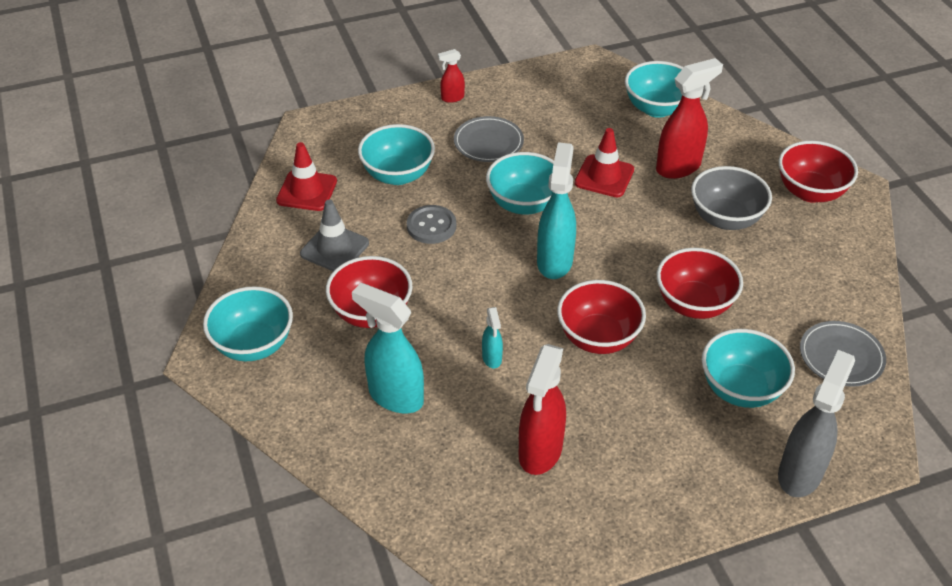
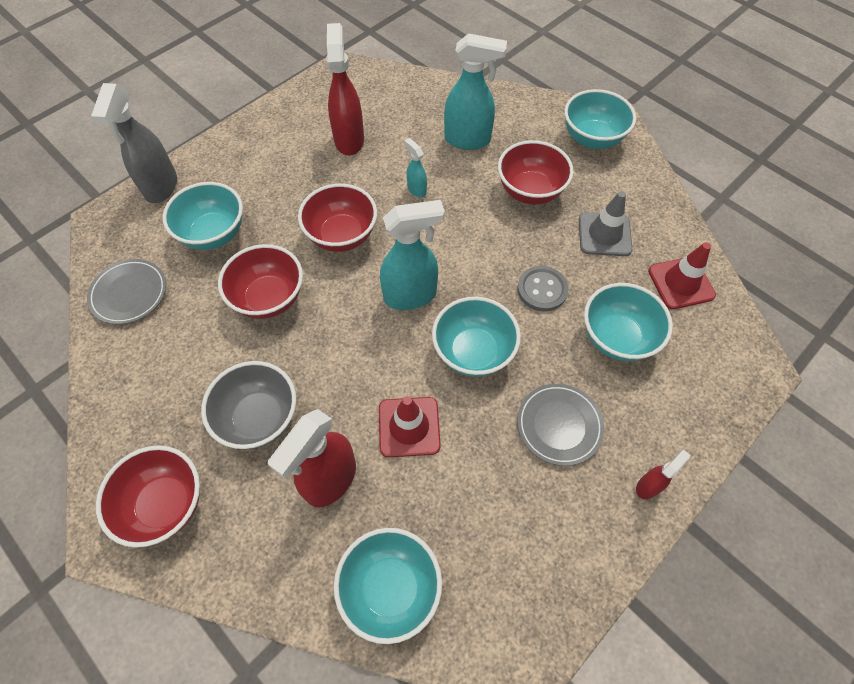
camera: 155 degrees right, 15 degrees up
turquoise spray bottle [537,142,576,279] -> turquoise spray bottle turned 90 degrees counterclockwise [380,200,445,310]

* * *

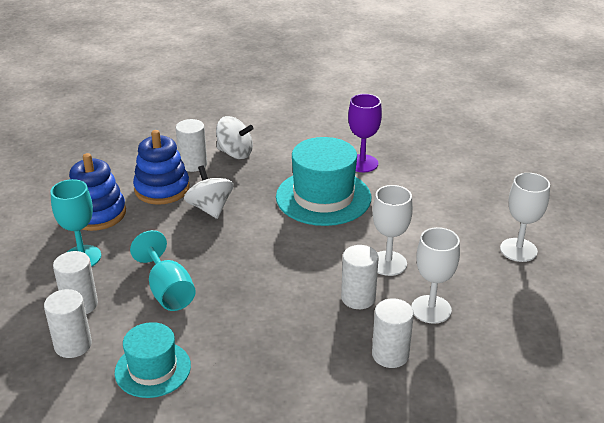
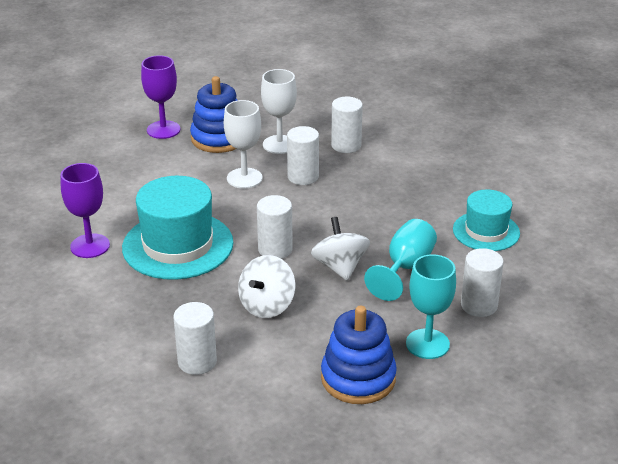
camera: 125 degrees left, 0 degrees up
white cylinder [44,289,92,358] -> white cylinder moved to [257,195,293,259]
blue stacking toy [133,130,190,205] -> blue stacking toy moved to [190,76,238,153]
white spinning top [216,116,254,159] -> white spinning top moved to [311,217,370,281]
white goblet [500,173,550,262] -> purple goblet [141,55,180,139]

EXERCISE GOAL —
Copy out precisely the lines from the line with "camera: 155 degrees right, 15 degrees up" to the line with "turquoise spray bottle [537,142,576,279]" in the material above, including those two lines and omitting all the rest.

EXERCISE SOLUTION —
camera: 155 degrees right, 15 degrees up
turquoise spray bottle [537,142,576,279] -> turquoise spray bottle turned 90 degrees counterclockwise [380,200,445,310]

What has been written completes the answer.